Segment Start: EXTRACTED INFORMATION

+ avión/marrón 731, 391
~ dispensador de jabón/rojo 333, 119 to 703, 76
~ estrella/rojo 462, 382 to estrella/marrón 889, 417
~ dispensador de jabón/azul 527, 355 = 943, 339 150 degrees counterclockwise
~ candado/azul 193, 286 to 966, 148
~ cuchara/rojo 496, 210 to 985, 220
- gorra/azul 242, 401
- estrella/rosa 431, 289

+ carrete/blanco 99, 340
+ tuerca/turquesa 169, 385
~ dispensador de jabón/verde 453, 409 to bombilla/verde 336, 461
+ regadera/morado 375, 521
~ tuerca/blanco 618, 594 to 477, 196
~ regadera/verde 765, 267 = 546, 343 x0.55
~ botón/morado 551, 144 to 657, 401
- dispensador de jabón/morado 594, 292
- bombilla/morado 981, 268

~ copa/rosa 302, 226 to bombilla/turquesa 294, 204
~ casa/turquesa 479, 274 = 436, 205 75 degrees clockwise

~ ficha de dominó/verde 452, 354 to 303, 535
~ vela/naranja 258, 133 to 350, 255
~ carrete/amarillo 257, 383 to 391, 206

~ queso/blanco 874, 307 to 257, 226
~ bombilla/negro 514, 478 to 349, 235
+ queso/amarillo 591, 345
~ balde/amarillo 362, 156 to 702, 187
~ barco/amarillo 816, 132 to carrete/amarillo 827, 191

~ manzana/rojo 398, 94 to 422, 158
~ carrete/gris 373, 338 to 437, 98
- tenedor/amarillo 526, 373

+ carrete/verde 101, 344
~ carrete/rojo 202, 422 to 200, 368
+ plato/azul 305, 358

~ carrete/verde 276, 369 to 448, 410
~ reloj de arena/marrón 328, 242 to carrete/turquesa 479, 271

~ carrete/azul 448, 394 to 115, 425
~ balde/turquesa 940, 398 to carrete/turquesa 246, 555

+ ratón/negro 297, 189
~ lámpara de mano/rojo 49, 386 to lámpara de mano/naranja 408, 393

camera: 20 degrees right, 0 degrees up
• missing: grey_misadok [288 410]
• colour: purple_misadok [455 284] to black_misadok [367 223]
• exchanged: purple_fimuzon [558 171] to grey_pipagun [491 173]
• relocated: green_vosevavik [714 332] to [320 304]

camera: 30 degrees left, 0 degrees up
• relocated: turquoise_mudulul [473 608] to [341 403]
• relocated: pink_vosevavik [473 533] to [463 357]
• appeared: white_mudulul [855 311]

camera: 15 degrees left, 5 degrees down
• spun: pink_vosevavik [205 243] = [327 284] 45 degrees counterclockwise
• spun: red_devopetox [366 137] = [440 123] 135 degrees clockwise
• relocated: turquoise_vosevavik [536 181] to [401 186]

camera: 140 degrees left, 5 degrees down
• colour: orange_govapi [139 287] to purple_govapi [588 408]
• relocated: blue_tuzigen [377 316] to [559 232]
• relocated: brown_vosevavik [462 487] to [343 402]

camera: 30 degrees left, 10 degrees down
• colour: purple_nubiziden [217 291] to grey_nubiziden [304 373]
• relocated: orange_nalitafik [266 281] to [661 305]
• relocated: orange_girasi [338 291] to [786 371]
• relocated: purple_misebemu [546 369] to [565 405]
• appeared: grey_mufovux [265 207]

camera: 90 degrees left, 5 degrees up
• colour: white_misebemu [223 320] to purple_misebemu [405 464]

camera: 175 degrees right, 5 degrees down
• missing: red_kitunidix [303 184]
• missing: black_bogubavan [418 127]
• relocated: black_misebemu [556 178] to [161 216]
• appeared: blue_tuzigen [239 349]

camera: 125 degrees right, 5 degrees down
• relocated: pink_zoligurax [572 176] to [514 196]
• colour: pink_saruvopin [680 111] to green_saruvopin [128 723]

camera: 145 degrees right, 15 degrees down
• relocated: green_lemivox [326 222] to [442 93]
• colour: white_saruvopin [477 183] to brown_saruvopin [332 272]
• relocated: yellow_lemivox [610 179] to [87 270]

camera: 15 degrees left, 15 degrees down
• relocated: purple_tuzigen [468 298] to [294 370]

Segment End: EXTRACTED INFORMATION

WORK REQUEST →
Repeat the entries shown above, every one, word for word.

REPLY TO THE EXERCISE →
+ avión/marrón 731, 391
~ dispensador de jabón/rojo 333, 119 to 703, 76
~ estrella/rojo 462, 382 to estrella/marrón 889, 417
~ dispensador de jabón/azul 527, 355 = 943, 339 150 degrees counterclockwise
~ candado/azul 193, 286 to 966, 148
~ cuchara/rojo 496, 210 to 985, 220
- gorra/azul 242, 401
- estrella/rosa 431, 289

+ carrete/blanco 99, 340
+ tuerca/turquesa 169, 385
~ dispensador de jabón/verde 453, 409 to bombilla/verde 336, 461
+ regadera/morado 375, 521
~ tuerca/blanco 618, 594 to 477, 196
~ regadera/verde 765, 267 = 546, 343 x0.55
~ botón/morado 551, 144 to 657, 401
- dispensador de jabón/morado 594, 292
- bombilla/morado 981, 268

~ copa/rosa 302, 226 to bombilla/turquesa 294, 204
~ casa/turquesa 479, 274 = 436, 205 75 degrees clockwise

~ ficha de dominó/verde 452, 354 to 303, 535
~ vela/naranja 258, 133 to 350, 255
~ carrete/amarillo 257, 383 to 391, 206

~ queso/blanco 874, 307 to 257, 226
~ bombilla/negro 514, 478 to 349, 235
+ queso/amarillo 591, 345
~ balde/amarillo 362, 156 to 702, 187
~ barco/amarillo 816, 132 to carrete/amarillo 827, 191

~ manzana/rojo 398, 94 to 422, 158
~ carrete/gris 373, 338 to 437, 98
- tenedor/amarillo 526, 373

+ carrete/verde 101, 344
~ carrete/rojo 202, 422 to 200, 368
+ plato/azul 305, 358

~ carrete/verde 276, 369 to 448, 410
~ reloj de arena/marrón 328, 242 to carrete/turquesa 479, 271

~ carrete/azul 448, 394 to 115, 425
~ balde/turquesa 940, 398 to carrete/turquesa 246, 555

+ ratón/negro 297, 189
~ lámpara de mano/rojo 49, 386 to lámpara de mano/naranja 408, 393

camera: 20 degrees right, 0 degrees up
• missing: grey_misadok [288 410]
• colour: purple_misadok [455 284] to black_misadok [367 223]
• exchanged: purple_fimuzon [558 171] to grey_pipagun [491 173]
• relocated: green_vosevavik [714 332] to [320 304]

camera: 30 degrees left, 0 degrees up
• relocated: turquoise_mudulul [473 608] to [341 403]
• relocated: pink_vosevavik [473 533] to [463 357]
• appeared: white_mudulul [855 311]

camera: 15 degrees left, 5 degrees down
• spun: pink_vosevavik [205 243] = [327 284] 45 degrees counterclockwise
• spun: red_devopetox [366 137] = [440 123] 135 degrees clockwise
• relocated: turquoise_vosevavik [536 181] to [401 186]

camera: 140 degrees left, 5 degrees down
• colour: orange_govapi [139 287] to purple_govapi [588 408]
• relocated: blue_tuzigen [377 316] to [559 232]
• relocated: brown_vosevavik [462 487] to [343 402]

camera: 30 degrees left, 10 degrees down
• colour: purple_nubiziden [217 291] to grey_nubiziden [304 373]
• relocated: orange_nalitafik [266 281] to [661 305]
• relocated: orange_girasi [338 291] to [786 371]
• relocated: purple_misebemu [546 369] to [565 405]
• appeared: grey_mufovux [265 207]

camera: 90 degrees left, 5 degrees up
• colour: white_misebemu [223 320] to purple_misebemu [405 464]

camera: 175 degrees right, 5 degrees down
• missing: red_kitunidix [303 184]
• missing: black_bogubavan [418 127]
• relocated: black_misebemu [556 178] to [161 216]
• appeared: blue_tuzigen [239 349]

camera: 125 degrees right, 5 degrees down
• relocated: pink_zoligurax [572 176] to [514 196]
• colour: pink_saruvopin [680 111] to green_saruvopin [128 723]

camera: 145 degrees right, 15 degrees down
• relocated: green_lemivox [326 222] to [442 93]
• colour: white_saruvopin [477 183] to brown_saruvopin [332 272]
• relocated: yellow_lemivox [610 179] to [87 270]

camera: 15 degrees left, 15 degrees down
• relocated: purple_tuzigen [468 298] to [294 370]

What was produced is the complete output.